[[ Study material open ]]

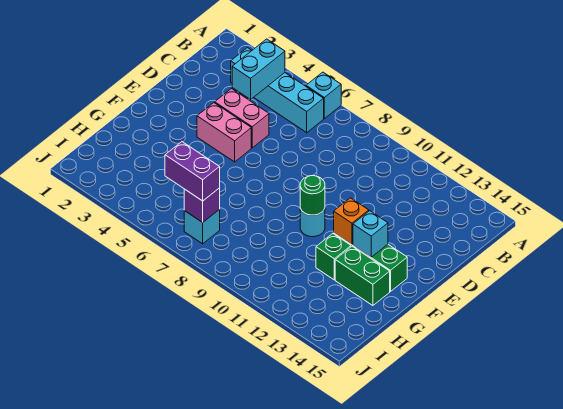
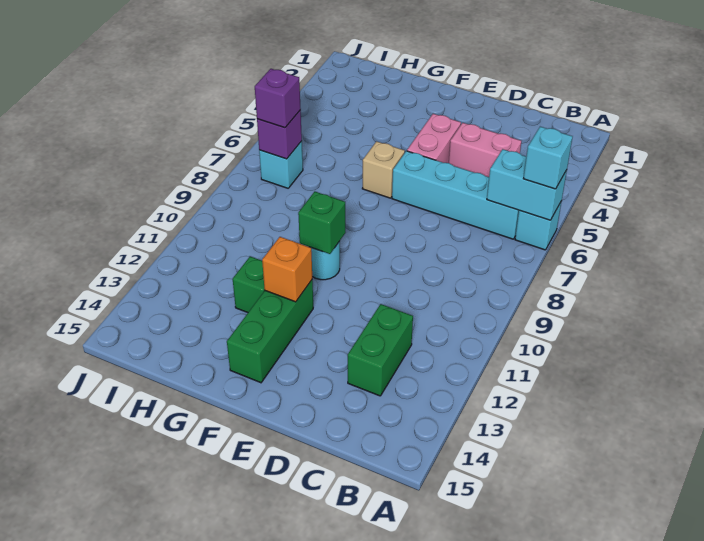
cyan brick B3:B6 level 1 -> cyan brick B6:E6 level 1
cyan brick B4:C4 level 2 -> cyan brick A6:B6 level 2
pink brick D4:D5 level 1 -> pink brick C4:D4 level 1
none -> tan brick F6 level 1
green round brick F10 level 2 -> green brick F10 level 2
cyan brick F13 level 2 -> cyan brick A6 level 3
green brick G13:G14 level 1 -> green brick C12:C13 level 1
purple brick I6:I7 level 3 -> purple brick I7 level 3

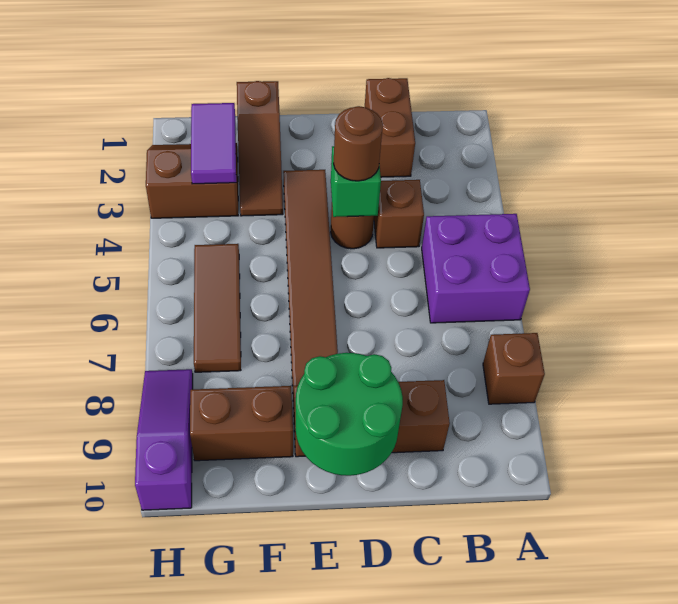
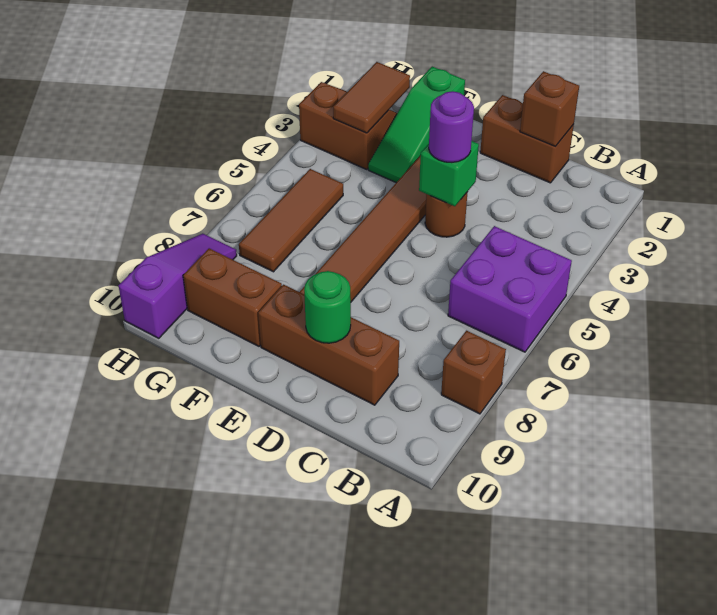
brown brick C1:C2 level 1 -> brown brick C1:D1 level 1
brown brick C4 level 1 -> brown brick C1 level 2
brown round brick D4 level 3 -> purple round brick D4 level 3
green round brick D9:E10 level 2 -> green round brick D9 level 2
brown slope F1:F3 level 1 top 1 -> green slope F1:F3 level 1 top 1
purple tile G2:G3 level 2 -> brown tile G2:G3 level 2

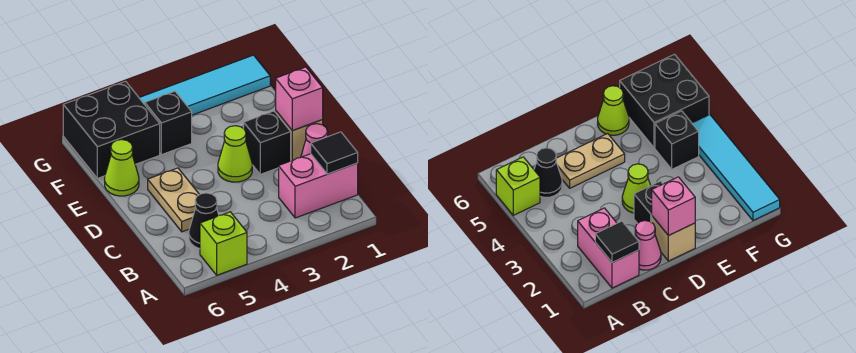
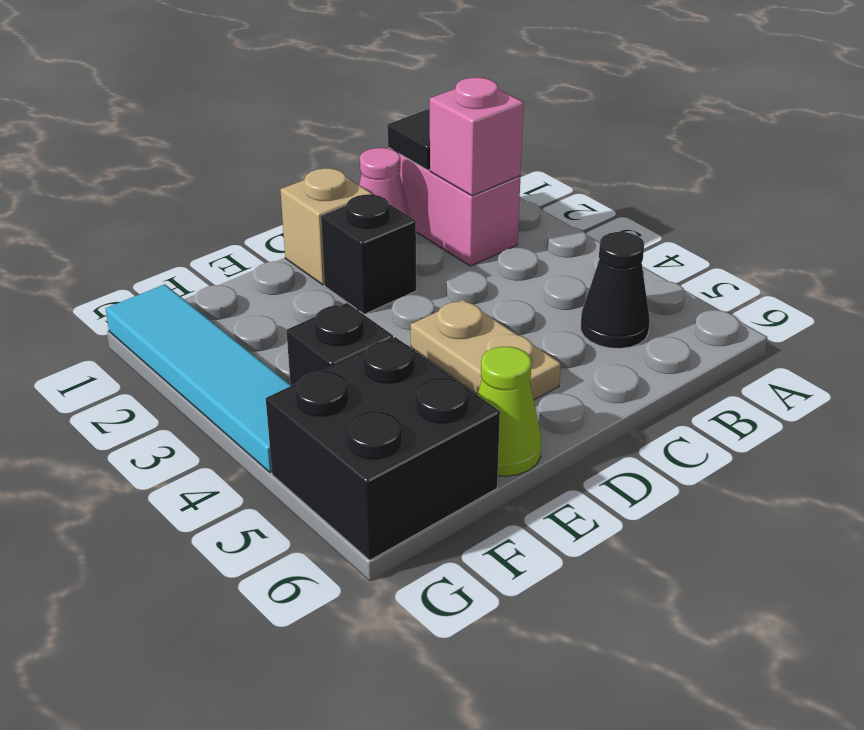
lime brick A5 level 1 -> none
tan plate C5:D5 level 1 -> tan plate D4:D5 level 1
pink brick D1 level 2 -> pink brick B2 level 2
lime cone D3 level 1 -> none

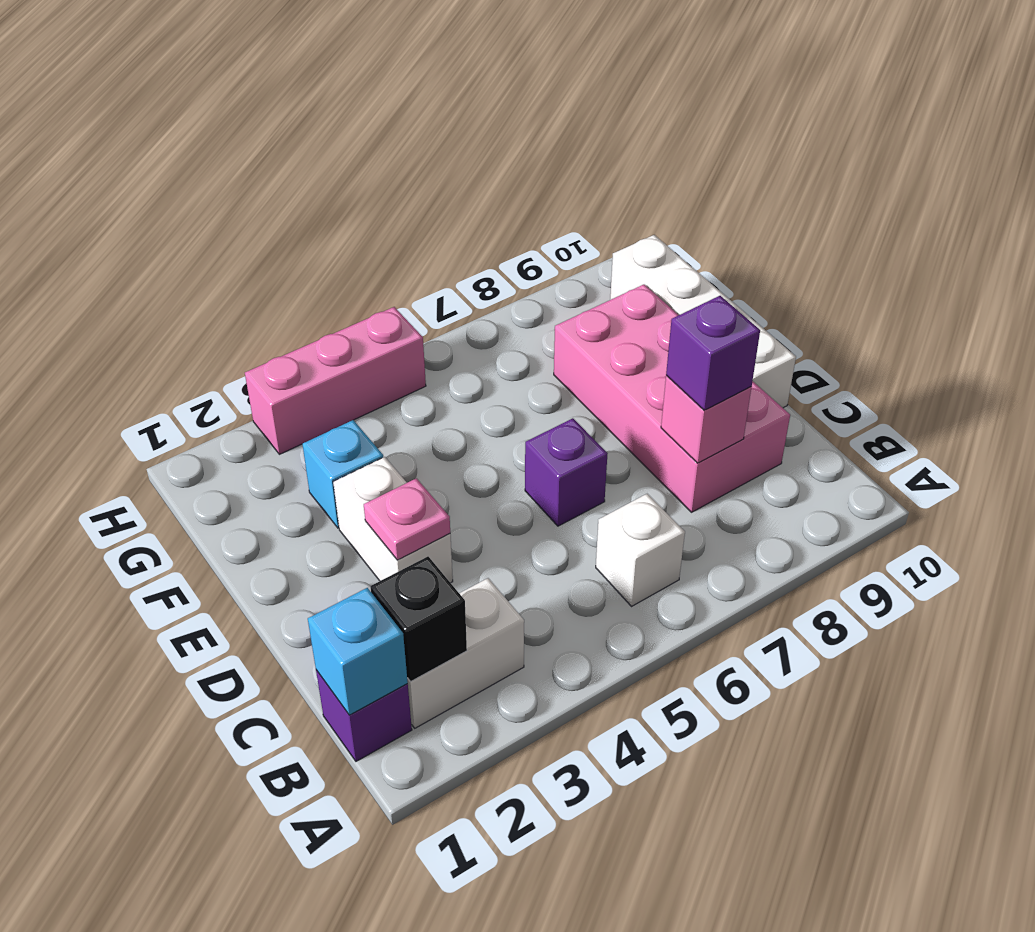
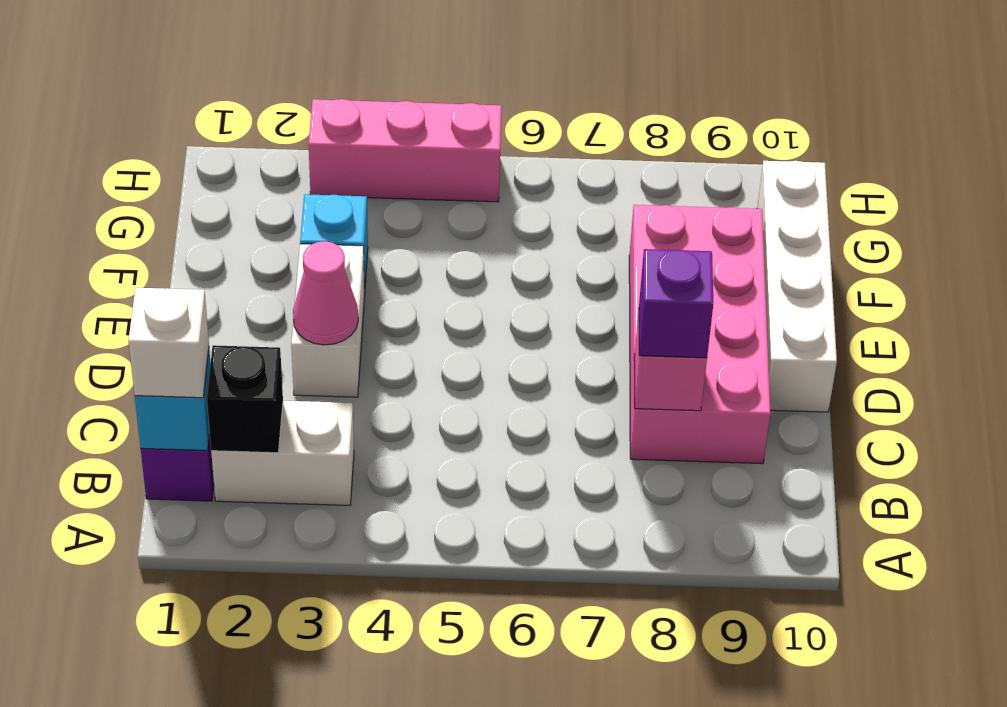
white brick B6 level 1 -> white brick B1 level 3
pink plate D3 level 2 -> pink cone D3 level 2
purple brick D6 level 1 -> none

[[ Study material closed ]]

● **What is being asked**
Your output must consist only of the lines from the line with "pink brick D4:D5" through the final line of the data, both included, reproduced exactly and free of pictures.

● **Answer space**
pink brick D4:D5 level 1 -> pink brick C4:D4 level 1
none -> tan brick F6 level 1
green round brick F10 level 2 -> green brick F10 level 2
cyan brick F13 level 2 -> cyan brick A6 level 3
green brick G13:G14 level 1 -> green brick C12:C13 level 1
purple brick I6:I7 level 3 -> purple brick I7 level 3

brown brick C1:C2 level 1 -> brown brick C1:D1 level 1
brown brick C4 level 1 -> brown brick C1 level 2
brown round brick D4 level 3 -> purple round brick D4 level 3
green round brick D9:E10 level 2 -> green round brick D9 level 2
brown slope F1:F3 level 1 top 1 -> green slope F1:F3 level 1 top 1
purple tile G2:G3 level 2 -> brown tile G2:G3 level 2

lime brick A5 level 1 -> none
tan plate C5:D5 level 1 -> tan plate D4:D5 level 1
pink brick D1 level 2 -> pink brick B2 level 2
lime cone D3 level 1 -> none

white brick B6 level 1 -> white brick B1 level 3
pink plate D3 level 2 -> pink cone D3 level 2
purple brick D6 level 1 -> none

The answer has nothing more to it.